[Change detection data]

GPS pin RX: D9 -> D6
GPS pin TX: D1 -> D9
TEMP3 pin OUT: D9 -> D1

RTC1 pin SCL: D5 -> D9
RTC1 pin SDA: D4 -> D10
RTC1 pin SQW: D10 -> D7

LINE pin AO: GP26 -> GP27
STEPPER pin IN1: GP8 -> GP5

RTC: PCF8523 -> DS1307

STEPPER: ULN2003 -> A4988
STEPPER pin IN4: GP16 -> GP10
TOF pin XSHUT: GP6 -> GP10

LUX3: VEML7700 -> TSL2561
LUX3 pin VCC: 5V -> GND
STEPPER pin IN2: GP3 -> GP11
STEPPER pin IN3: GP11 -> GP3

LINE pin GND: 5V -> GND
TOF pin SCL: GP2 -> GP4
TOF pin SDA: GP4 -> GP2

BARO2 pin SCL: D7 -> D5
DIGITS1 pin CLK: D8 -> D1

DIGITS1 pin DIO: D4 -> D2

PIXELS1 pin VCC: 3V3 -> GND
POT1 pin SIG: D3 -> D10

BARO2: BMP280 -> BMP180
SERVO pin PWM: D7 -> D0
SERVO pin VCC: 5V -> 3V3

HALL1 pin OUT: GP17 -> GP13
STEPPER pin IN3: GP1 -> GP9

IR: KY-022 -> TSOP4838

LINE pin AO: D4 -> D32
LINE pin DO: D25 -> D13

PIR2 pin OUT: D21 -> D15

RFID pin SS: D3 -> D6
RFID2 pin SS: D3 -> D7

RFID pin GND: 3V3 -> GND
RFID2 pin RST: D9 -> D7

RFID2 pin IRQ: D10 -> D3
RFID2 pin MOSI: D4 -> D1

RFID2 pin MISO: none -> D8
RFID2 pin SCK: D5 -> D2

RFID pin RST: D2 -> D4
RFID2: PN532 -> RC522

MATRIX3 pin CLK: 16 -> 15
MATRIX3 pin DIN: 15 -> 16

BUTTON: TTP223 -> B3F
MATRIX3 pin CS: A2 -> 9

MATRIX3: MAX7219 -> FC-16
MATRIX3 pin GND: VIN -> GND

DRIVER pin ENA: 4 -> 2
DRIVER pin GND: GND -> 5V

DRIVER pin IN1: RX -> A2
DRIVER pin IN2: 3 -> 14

### WHAT YOU ARE ASKED TO DO
Filter these records, keeping every line where the word "DRIVER" occurs.

### OUTPUT FOR THIS EXERCISE
DRIVER pin ENA: 4 -> 2
DRIVER pin GND: GND -> 5V
DRIVER pin IN1: RX -> A2
DRIVER pin IN2: 3 -> 14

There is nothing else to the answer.